Every line in the data below that holds "hardcover" should be found and copied.

**Data listing:**
>>>>

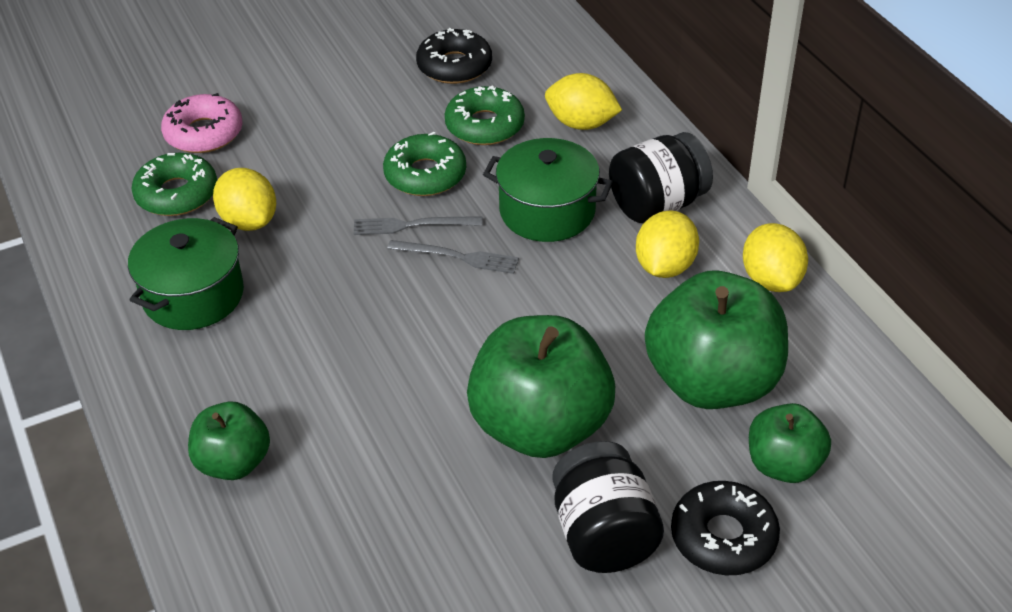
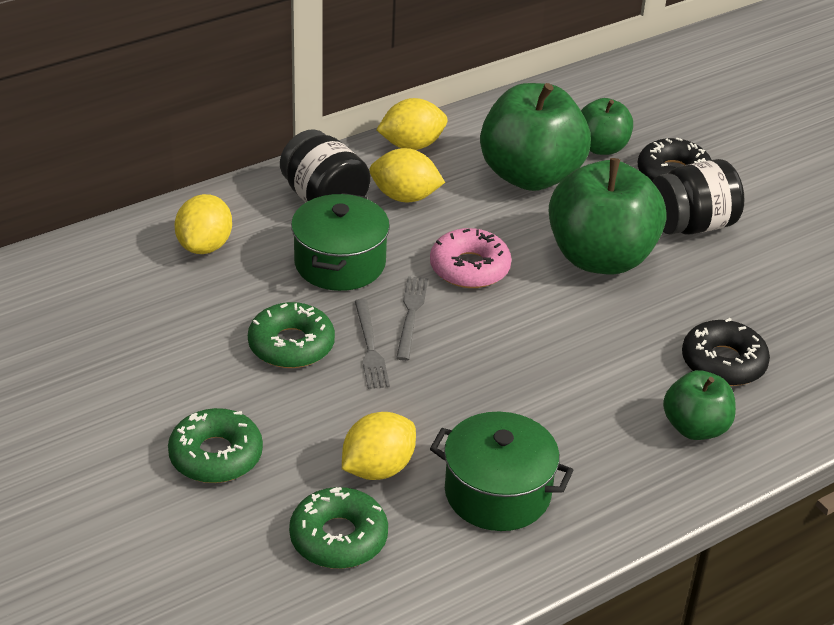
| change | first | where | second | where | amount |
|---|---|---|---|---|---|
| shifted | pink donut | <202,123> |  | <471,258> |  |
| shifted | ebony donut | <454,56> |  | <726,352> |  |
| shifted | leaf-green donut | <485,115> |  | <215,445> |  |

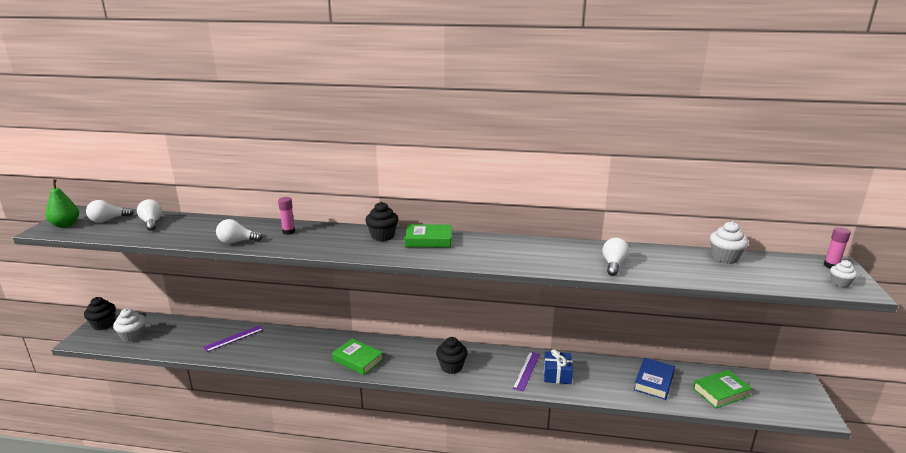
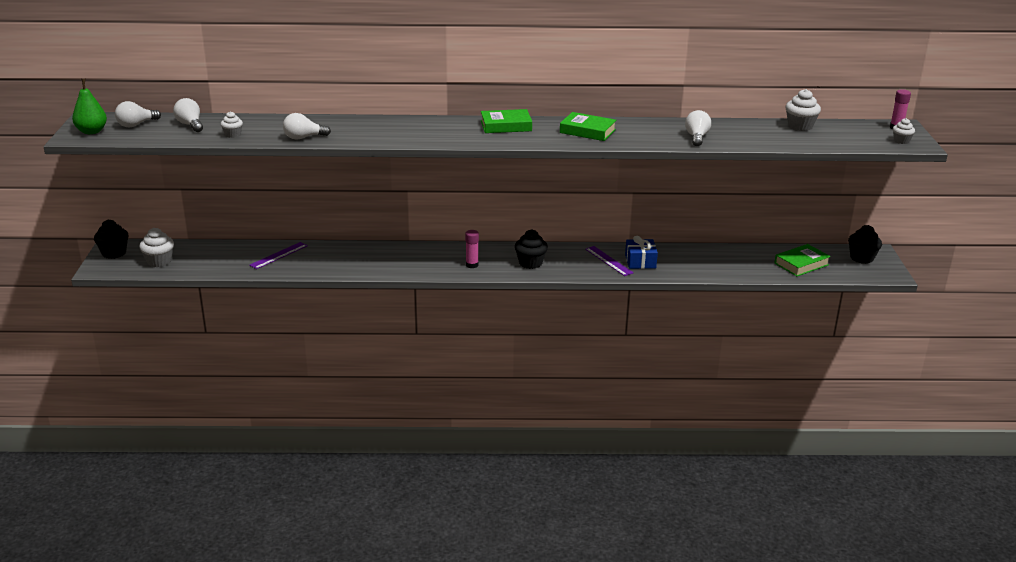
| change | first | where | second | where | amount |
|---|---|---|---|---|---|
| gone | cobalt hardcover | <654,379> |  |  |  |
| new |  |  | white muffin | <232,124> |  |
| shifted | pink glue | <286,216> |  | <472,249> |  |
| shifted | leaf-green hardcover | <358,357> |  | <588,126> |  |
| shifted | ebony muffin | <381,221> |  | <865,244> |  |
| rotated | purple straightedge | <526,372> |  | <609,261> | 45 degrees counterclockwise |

<<<<
>>>>

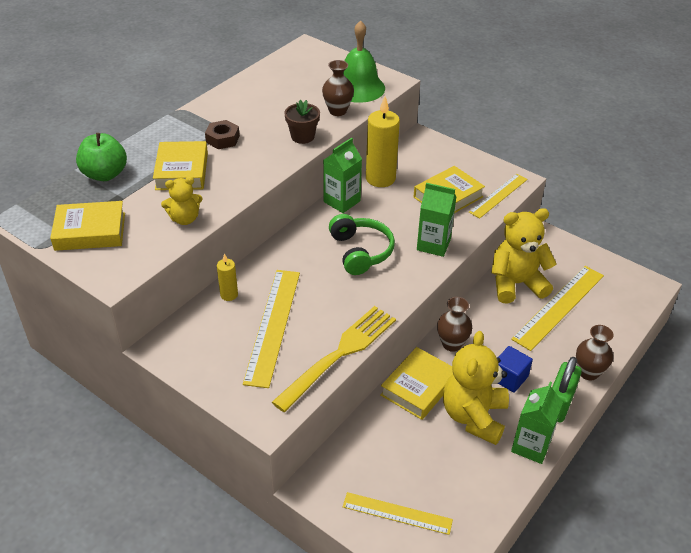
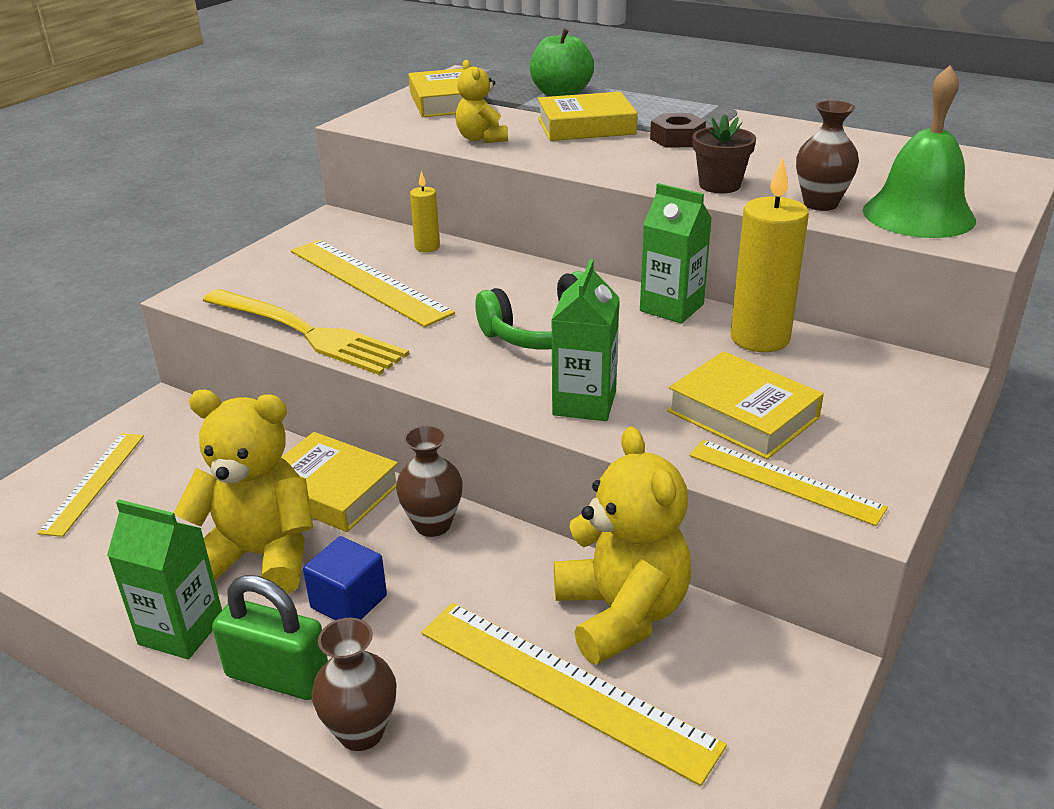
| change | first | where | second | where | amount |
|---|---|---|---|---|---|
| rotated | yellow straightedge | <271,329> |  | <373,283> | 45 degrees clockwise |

<<<<

**Written solution:**
| gone | cobalt hardcover | <654,379> |  |  |  |
| shifted | leaf-green hardcover | <358,357> |  | <588,126> |  |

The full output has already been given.